EXERCISE DETAILS:
Beginning with the first line of the entries below, quote each line until you reach and include the line with "glasses (yellow) [366,359]".

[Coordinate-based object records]
== == ==
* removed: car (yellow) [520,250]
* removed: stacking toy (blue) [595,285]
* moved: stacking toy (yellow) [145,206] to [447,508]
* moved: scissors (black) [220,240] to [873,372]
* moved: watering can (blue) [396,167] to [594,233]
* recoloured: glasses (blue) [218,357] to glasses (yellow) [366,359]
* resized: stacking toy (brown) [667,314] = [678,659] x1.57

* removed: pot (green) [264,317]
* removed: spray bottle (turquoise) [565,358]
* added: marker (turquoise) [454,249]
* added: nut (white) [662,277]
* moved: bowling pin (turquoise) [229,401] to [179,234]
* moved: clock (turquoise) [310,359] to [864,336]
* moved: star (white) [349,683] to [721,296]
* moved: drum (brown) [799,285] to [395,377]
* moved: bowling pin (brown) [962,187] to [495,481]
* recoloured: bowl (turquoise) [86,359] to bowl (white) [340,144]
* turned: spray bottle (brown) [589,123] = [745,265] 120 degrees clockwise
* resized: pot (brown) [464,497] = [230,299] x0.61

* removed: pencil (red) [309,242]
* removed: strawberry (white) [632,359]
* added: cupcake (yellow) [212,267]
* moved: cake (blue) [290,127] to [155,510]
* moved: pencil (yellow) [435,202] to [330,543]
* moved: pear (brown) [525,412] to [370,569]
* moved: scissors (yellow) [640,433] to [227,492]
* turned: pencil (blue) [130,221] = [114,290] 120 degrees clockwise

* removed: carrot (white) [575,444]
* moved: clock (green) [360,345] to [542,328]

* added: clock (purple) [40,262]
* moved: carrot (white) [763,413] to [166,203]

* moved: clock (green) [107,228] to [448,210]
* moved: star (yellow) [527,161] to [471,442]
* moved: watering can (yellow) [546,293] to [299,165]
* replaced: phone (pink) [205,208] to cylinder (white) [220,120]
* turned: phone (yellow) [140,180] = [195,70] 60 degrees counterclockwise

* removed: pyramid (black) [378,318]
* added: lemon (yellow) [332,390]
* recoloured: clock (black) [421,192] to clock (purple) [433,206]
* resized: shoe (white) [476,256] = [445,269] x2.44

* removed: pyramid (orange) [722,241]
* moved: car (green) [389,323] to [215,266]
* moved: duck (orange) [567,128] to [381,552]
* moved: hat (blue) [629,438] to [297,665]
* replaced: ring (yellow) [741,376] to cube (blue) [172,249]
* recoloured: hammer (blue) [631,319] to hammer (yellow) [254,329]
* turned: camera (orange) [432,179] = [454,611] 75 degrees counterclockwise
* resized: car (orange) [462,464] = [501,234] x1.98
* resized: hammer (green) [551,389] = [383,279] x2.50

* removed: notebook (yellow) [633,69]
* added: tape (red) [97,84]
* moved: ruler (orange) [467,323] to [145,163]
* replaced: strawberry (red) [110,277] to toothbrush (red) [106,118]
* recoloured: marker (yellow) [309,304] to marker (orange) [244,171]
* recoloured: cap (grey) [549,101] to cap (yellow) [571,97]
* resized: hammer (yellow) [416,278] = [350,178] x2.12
== == ==
SOLUTION TO THIS PROBLEM:
* removed: car (yellow) [520,250]
* removed: stacking toy (blue) [595,285]
* moved: stacking toy (yellow) [145,206] to [447,508]
* moved: scissors (black) [220,240] to [873,372]
* moved: watering can (blue) [396,167] to [594,233]
* recoloured: glasses (blue) [218,357] to glasses (yellow) [366,359]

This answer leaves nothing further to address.